INFORMATION SHOWN
==*==
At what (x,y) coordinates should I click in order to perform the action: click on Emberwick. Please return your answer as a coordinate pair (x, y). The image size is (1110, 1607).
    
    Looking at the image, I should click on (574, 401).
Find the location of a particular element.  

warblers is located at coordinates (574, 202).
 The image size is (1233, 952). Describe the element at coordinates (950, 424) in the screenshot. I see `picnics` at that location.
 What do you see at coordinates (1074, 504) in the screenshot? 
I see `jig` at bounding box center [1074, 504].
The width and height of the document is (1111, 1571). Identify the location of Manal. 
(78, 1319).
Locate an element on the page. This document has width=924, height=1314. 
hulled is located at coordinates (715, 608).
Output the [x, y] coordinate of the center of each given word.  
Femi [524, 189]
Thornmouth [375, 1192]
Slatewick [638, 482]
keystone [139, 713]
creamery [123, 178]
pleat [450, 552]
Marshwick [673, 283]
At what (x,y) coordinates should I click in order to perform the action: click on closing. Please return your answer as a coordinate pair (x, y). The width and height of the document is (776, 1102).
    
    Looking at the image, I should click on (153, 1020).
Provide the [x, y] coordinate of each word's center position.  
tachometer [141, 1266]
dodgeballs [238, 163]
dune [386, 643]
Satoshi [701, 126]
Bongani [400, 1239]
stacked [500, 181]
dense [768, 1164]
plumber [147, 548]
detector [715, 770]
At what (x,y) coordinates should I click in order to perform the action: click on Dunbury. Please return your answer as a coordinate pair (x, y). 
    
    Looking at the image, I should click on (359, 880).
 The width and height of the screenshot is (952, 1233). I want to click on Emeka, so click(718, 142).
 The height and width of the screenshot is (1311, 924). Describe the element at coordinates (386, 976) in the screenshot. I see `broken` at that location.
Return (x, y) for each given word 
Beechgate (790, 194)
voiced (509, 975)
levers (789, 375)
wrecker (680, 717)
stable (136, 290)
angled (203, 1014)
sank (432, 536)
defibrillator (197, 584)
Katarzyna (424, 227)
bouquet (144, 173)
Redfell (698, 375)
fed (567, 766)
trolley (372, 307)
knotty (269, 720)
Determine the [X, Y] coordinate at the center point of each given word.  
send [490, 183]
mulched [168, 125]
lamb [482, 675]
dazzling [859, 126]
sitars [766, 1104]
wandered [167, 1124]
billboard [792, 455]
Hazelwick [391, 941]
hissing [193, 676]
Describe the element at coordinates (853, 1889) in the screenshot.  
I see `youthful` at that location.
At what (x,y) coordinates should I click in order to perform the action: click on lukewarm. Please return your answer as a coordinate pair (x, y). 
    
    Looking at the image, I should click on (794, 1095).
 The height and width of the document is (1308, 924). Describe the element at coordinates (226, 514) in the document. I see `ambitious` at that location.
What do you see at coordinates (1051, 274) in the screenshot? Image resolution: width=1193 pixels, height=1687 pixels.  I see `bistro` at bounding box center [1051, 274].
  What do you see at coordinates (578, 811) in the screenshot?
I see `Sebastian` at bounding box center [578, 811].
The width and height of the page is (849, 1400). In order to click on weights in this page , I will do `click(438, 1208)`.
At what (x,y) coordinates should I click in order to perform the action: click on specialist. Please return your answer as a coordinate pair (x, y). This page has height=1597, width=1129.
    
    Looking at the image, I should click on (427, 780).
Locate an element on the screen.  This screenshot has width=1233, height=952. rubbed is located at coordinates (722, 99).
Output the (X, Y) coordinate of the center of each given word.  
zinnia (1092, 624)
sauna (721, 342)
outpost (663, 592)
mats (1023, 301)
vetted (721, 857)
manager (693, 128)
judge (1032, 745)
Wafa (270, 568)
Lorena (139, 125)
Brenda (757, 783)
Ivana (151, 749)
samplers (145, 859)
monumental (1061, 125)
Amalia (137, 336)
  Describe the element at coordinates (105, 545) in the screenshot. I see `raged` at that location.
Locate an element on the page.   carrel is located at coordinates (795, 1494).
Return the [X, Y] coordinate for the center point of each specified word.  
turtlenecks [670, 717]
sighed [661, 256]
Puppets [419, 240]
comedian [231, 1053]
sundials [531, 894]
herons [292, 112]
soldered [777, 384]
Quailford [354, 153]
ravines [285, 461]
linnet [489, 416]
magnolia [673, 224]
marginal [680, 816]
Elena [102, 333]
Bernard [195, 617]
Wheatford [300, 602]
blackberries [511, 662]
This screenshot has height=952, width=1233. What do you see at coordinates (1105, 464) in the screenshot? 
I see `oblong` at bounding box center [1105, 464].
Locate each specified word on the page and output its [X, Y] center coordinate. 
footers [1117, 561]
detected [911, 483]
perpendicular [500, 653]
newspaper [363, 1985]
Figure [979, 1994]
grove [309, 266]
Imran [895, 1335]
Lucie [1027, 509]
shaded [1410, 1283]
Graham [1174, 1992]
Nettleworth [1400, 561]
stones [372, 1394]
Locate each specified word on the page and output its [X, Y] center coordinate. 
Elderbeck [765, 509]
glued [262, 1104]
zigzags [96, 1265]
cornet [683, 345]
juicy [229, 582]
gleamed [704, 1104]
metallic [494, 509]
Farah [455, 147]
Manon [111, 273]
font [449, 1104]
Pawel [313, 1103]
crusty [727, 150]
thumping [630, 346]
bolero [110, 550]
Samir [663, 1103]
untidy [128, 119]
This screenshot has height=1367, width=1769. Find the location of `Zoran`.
==*==
TASK TO CARRY OUT
Rewrite the records above as a JSON list of strings with one string per line, omitting blank lines.

WRITTEN SOLUTION
[
  "At what (x,y) coordinates should I click in order to perform the action: click on Emberwick. Please return your answer as a coordinate pair (x, y). The image size is (1110, 1607).",
  "    Looking at the image, I should click on (574, 401).",
  "Find the location of a particular element.  ",
  "warblers is located at coordinates (574, 202).",
  " The image size is (1233, 952). Describe the element at coordinates (950, 424) in the screenshot. I see `picnics` at that location.",
  " What do you see at coordinates (1074, 504) in the screenshot? ",
  "I see `jig` at bounding box center [1074, 504].",
  "The width and height of the document is (1111, 1571). Identify the location of Manal. ",
  "(78, 1319).",
  "Locate an element on the page. This document has width=924, height=1314. ",
  "hulled is located at coordinates (715, 608).",
  "Output the [x, y] coordinate of the center of each given word.  ",
  "Femi [524, 189]",
  "Thornmouth [375, 1192]",
  "Slatewick [638, 482]",
  "keystone [139, 713]",
  "creamery [123, 178]",
  "pleat [450, 552]",
  "Marshwick [673, 283]",
  "At what (x,y) coordinates should I click in order to perform the action: click on closing. Please return your answer as a coordinate pair (x, y). The width and height of the document is (776, 1102).",
  "    Looking at the image, I should click on (153, 1020).",
  "Provide the [x, y] coordinate of each word's center position.  ",
  "tachometer [141, 1266]",
  "dodgeballs [238, 163]",
  "dune [386, 643]",
  "Satoshi [701, 126]",
  "Bongani [400, 1239]",
  "stacked [500, 181]",
  "dense [768, 1164]",
  "plumber [147, 548]",
  "detector [715, 770]",
  "At what (x,y) coordinates should I click in order to perform the action: click on Dunbury. Please return your answer as a coordinate pair (x, y). ",
  "    Looking at the image, I should click on (359, 880).",
  " The width and height of the screenshot is (952, 1233). I want to click on Emeka, so click(718, 142).",
  " The height and width of the screenshot is (1311, 924). Describe the element at coordinates (386, 976) in the screenshot. I see `broken` at that location.",
  "Return (x, y) for each given word ",
  "Beechgate (790, 194)",
  "voiced (509, 975)",
  "levers (789, 375)",
  "wrecker (680, 717)",
  "stable (136, 290)",
  "angled (203, 1014)",
  "sank (432, 536)",
  "defibrillator (197, 584)",
  "Katarzyna (424, 227)",
  "bouquet (144, 173)",
  "Redfell (698, 375)",
  "fed (567, 766)",
  "trolley (372, 307)",
  "knotty (269, 720)",
  "Determine the [X, Y] coordinate at the center point of each given word.  ",
  "send [490, 183]",
  "mulched [168, 125]",
  "lamb [482, 675]",
  "dazzling [859, 126]",
  "sitars [766, 1104]",
  "wandered [167, 1124]",
  "billboard [792, 455]",
  "Hazelwick [391, 941]",
  "hissing [193, 676]",
  "Describe the element at coordinates (853, 1889) in the screenshot.  ",
  "I see `youthful` at that location.",
  "At what (x,y) coordinates should I click in order to perform the action: click on lukewarm. Please return your answer as a coordinate pair (x, y). ",
  "    Looking at the image, I should click on (794, 1095).",
  " The height and width of the document is (1308, 924). Describe the element at coordinates (226, 514) in the document. I see `ambitious` at that location.",
  "What do you see at coordinates (1051, 274) in the screenshot? Image resolution: width=1193 pixels, height=1687 pixels.  I see `bistro` at bounding box center [1051, 274].",
  "  What do you see at coordinates (578, 811) in the screenshot?",
  "I see `Sebastian` at bounding box center [578, 811].",
  "The width and height of the page is (849, 1400). In order to click on weights in this page , I will do `click(438, 1208)`.",
  "At what (x,y) coordinates should I click in order to perform the action: click on specialist. Please return your answer as a coordinate pair (x, y). This page has height=1597, width=1129.",
  "    Looking at the image, I should click on (427, 780).",
  "Locate an element on the screen.  This screenshot has width=1233, height=952. rubbed is located at coordinates (722, 99).",
  "Output the (X, Y) coordinate of the center of each given word.  ",
  "zinnia (1092, 624)",
  "sauna (721, 342)",
  "outpost (663, 592)",
  "mats (1023, 301)",
  "vetted (721, 857)",
  "manager (693, 128)",
  "judge (1032, 745)",
  "Wafa (270, 568)",
  "Lorena (139, 125)",
  "Brenda (757, 783)",
  "Ivana (151, 749)",
  "samplers (145, 859)",
  "monumental (1061, 125)",
  "Amalia (137, 336)",
  "  Describe the element at coordinates (105, 545) in the screenshot. I see `raged` at that location.",
  "Locate an element on the page.   carrel is located at coordinates (795, 1494).",
  "Return the [X, Y] coordinate for the center point of each specified word.  ",
  "turtlenecks [670, 717]",
  "sighed [661, 256]",
  "Puppets [419, 240]",
  "comedian [231, 1053]",
  "sundials [531, 894]",
  "herons [292, 112]",
  "soldered [777, 384]",
  "Quailford [354, 153]",
  "ravines [285, 461]",
  "linnet [489, 416]",
  "magnolia [673, 224]",
  "marginal [680, 816]",
  "Elena [102, 333]",
  "Bernard [195, 617]",
  "Wheatford [300, 602]",
  "blackberries [511, 662]",
  "This screenshot has height=952, width=1233. What do you see at coordinates (1105, 464) in the screenshot? ",
  "I see `oblong` at bounding box center [1105, 464].",
  "Locate each specified word on the page and output its [X, Y] center coordinate. ",
  "footers [1117, 561]",
  "detected [911, 483]",
  "perpendicular [500, 653]",
  "newspaper [363, 1985]",
  "Figure [979, 1994]",
  "grove [309, 266]",
  "Imran [895, 1335]",
  "Lucie [1027, 509]",
  "shaded [1410, 1283]",
  "Graham [1174, 1992]",
  "Nettleworth [1400, 561]",
  "stones [372, 1394]",
  "Locate each specified word on the page and output its [X, Y] center coordinate. ",
  "Elderbeck [765, 509]",
  "glued [262, 1104]",
  "zigzags [96, 1265]",
  "cornet [683, 345]",
  "juicy [229, 582]",
  "gleamed [704, 1104]",
  "metallic [494, 509]",
  "Farah [455, 147]",
  "Manon [111, 273]",
  "font [449, 1104]",
  "Pawel [313, 1103]",
  "crusty [727, 150]",
  "thumping [630, 346]",
  "bolero [110, 550]",
  "Samir [663, 1103]",
  "untidy [128, 119]",
  "This screenshot has height=1367, width=1769. Find the location of `Zoran`."
]